◆ TASK BRIEF ◆
The records below must be written out exactly, with every picture left behind.

****

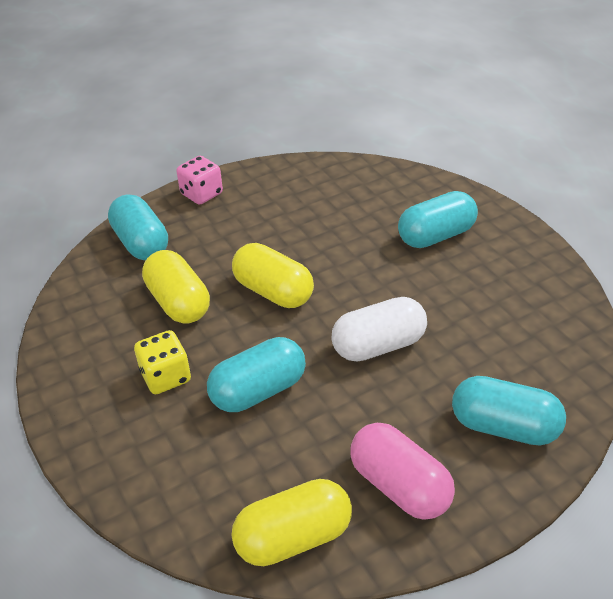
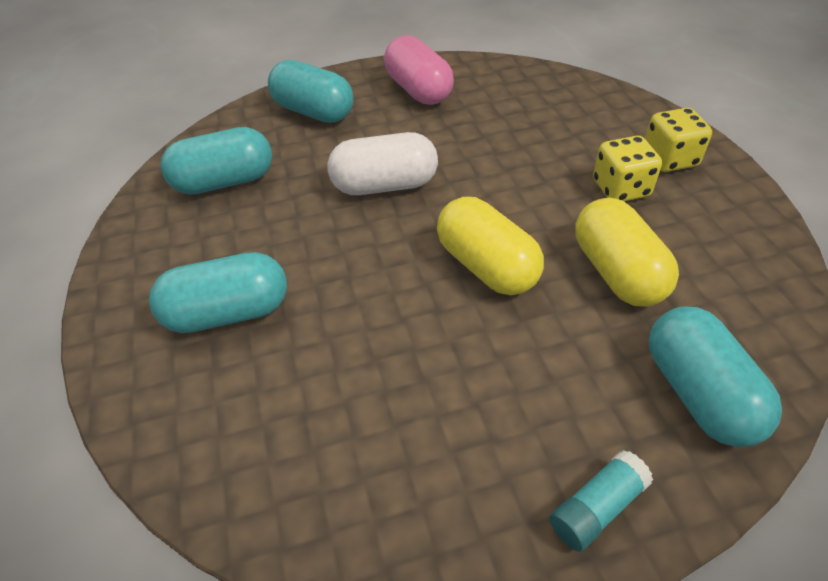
camera: 165 degrees left, 5 degrees up
(113, 420) = (669, 159): none -> yellow dice
(201, 194) = (597, 507): pink dice -> turquoise glue stick
(258, 390) = (521, 163): turquoise capsule -> turquoise capsule (225, 182)
(293, 537) = (507, 75): yellow capsule -> none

****

◆ RESPONSE BELOW ◆
camera: 165 degrees left, 5 degrees up
(113, 420) = (669, 159): none -> yellow dice
(201, 194) = (597, 507): pink dice -> turquoise glue stick
(258, 390) = (521, 163): turquoise capsule -> turquoise capsule (225, 182)
(293, 537) = (507, 75): yellow capsule -> none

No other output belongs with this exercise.